Dataset items

◆ ◆ ◆ ◆

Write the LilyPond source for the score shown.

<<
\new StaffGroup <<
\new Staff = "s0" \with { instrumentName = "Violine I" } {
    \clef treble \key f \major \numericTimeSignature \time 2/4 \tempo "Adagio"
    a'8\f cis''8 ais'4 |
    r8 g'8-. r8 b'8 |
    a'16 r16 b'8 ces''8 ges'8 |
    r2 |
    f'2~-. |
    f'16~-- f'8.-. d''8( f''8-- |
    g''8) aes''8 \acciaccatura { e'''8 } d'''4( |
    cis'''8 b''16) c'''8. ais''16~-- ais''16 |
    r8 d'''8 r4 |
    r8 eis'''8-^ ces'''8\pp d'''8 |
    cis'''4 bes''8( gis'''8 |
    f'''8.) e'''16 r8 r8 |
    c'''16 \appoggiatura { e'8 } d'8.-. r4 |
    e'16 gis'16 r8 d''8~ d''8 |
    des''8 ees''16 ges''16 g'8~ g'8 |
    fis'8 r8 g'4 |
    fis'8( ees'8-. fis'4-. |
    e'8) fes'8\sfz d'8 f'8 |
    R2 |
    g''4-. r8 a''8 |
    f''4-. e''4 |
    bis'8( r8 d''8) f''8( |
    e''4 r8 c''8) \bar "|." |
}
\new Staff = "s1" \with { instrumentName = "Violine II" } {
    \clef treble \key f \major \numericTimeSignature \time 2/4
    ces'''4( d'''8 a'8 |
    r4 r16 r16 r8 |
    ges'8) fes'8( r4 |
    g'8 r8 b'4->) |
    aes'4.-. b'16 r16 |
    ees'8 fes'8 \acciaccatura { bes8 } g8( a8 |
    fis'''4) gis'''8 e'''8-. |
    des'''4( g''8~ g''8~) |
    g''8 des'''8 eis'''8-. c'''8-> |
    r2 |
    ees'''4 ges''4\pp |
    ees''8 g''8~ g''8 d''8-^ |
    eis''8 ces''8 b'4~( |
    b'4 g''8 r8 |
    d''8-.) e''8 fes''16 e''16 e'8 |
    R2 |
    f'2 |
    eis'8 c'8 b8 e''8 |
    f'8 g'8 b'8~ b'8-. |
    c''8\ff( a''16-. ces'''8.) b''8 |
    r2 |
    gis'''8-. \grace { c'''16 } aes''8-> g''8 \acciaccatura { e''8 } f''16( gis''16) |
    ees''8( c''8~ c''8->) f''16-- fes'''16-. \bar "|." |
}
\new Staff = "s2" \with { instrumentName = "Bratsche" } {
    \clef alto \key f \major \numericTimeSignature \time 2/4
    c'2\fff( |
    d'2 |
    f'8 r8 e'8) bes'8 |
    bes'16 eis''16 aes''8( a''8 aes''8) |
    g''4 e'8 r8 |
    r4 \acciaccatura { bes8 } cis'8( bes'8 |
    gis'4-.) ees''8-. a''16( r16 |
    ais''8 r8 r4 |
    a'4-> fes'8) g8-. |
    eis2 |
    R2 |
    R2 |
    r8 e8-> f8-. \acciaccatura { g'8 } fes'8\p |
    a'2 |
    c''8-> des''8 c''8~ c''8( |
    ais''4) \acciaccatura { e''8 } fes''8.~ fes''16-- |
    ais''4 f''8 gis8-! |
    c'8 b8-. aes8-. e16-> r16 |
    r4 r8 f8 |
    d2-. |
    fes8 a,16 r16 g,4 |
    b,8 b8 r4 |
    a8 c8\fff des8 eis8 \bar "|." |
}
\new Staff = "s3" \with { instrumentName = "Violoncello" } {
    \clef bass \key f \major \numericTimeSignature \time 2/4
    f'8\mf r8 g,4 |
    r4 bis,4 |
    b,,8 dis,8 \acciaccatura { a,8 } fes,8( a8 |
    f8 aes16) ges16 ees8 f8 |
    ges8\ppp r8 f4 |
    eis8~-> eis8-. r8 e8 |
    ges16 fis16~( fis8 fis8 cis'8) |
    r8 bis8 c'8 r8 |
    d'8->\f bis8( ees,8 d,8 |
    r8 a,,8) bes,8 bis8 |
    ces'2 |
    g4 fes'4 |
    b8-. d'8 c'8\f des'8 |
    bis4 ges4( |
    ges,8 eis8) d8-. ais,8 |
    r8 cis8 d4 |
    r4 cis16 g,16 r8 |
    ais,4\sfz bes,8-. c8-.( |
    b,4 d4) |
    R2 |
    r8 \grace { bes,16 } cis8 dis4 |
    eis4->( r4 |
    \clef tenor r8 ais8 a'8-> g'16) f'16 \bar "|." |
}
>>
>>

◆ ◆ ◆ ◆

■ **Exercise**:
Please return every line of the entries that contains the string "with".

■ **Solution for this exercise**:
\new Staff = "s0" \with { instrumentName = "Violine I" } {
\new Staff = "s1" \with { instrumentName = "Violine II" } {
\new Staff = "s2" \with { instrumentName = "Bratsche" } {
\new Staff = "s3" \with { instrumentName = "Violoncello" } {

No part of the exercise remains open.